**ABOUT THIS TASK:**
From the entries, copy out every line in which the word "Beldex" is found.

BEGIN

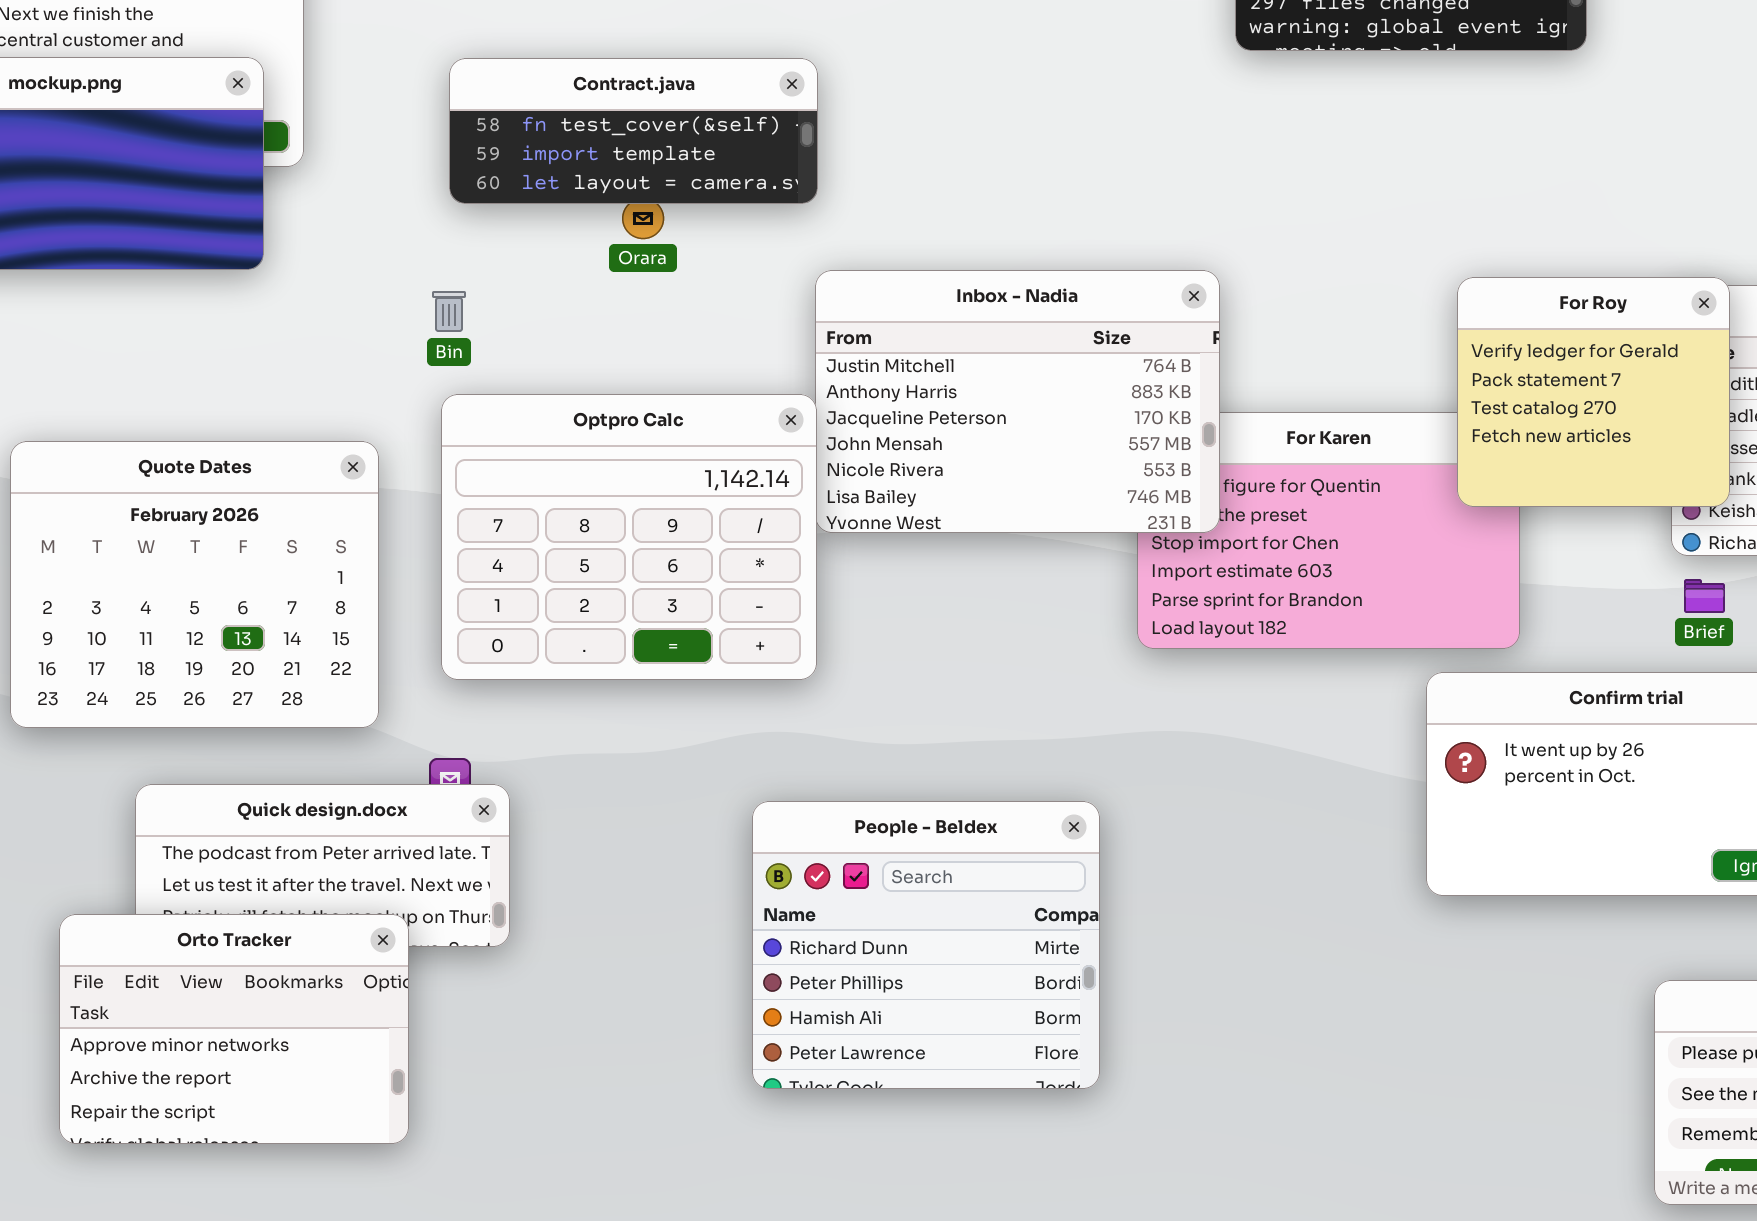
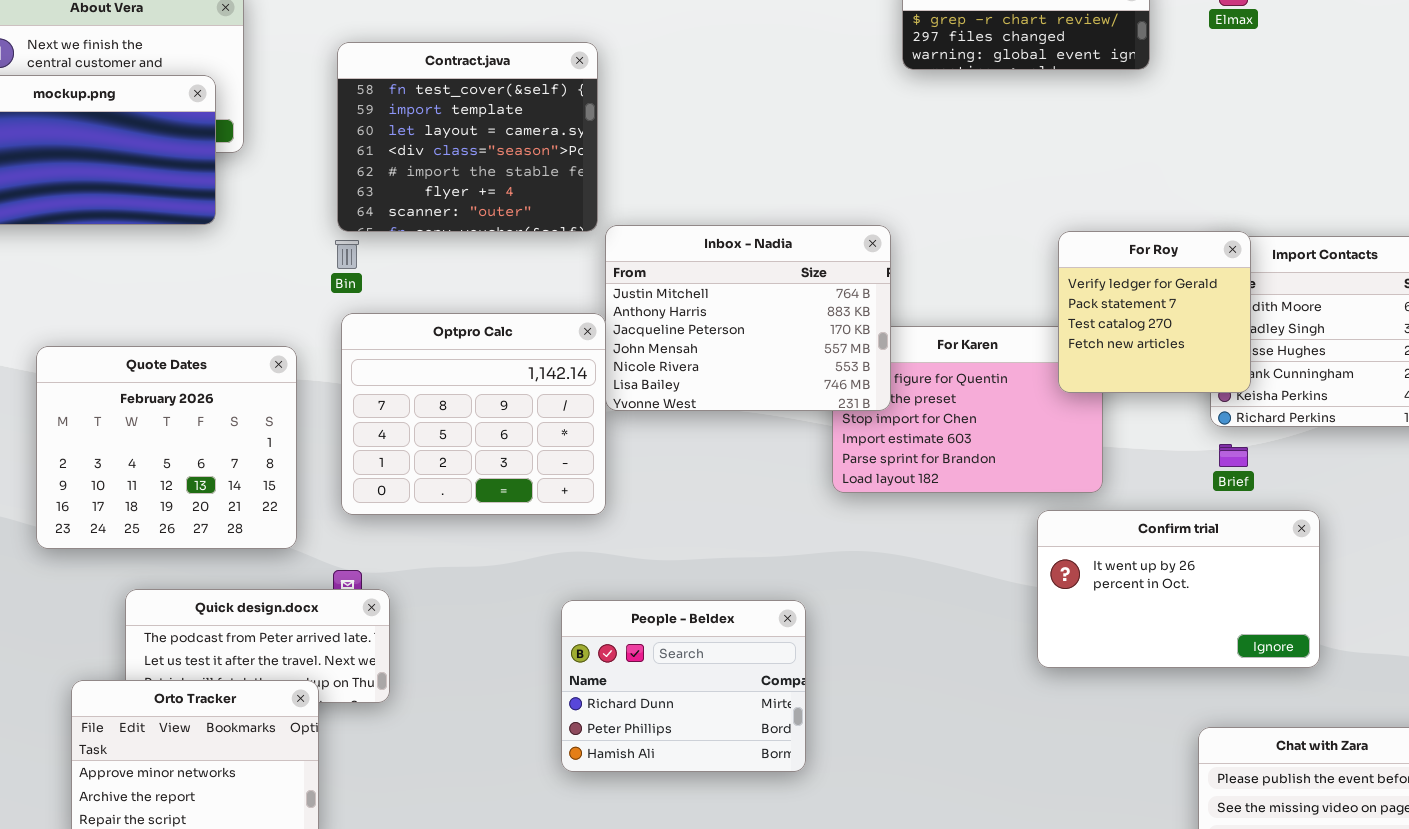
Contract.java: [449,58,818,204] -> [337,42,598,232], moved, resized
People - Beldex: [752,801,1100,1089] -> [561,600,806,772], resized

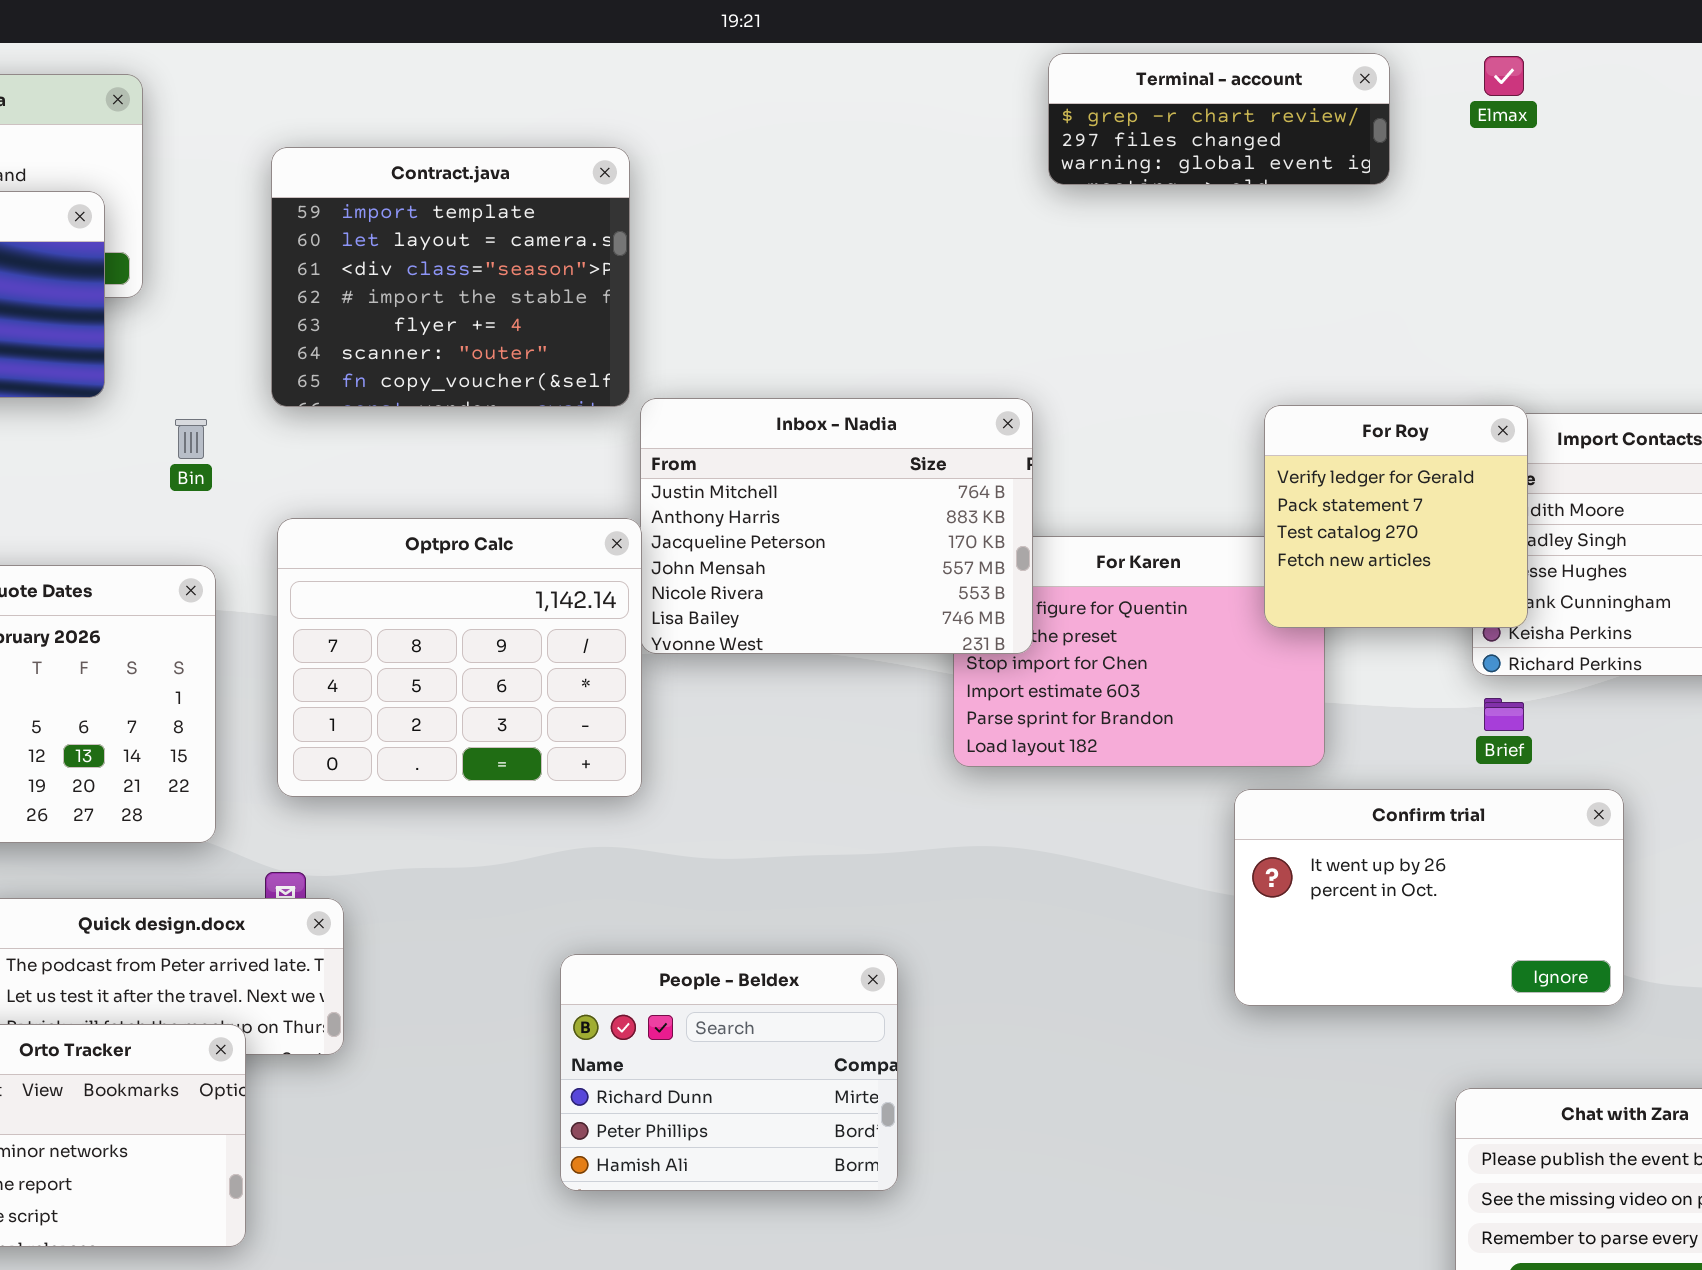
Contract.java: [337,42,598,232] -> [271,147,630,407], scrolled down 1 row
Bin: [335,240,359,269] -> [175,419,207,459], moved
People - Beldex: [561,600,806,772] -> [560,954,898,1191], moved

END

**WRITTEN ANSWER:**
People - Beldex: [752,801,1100,1089] -> [561,600,806,772], resized
People - Beldex: [561,600,806,772] -> [560,954,898,1191], moved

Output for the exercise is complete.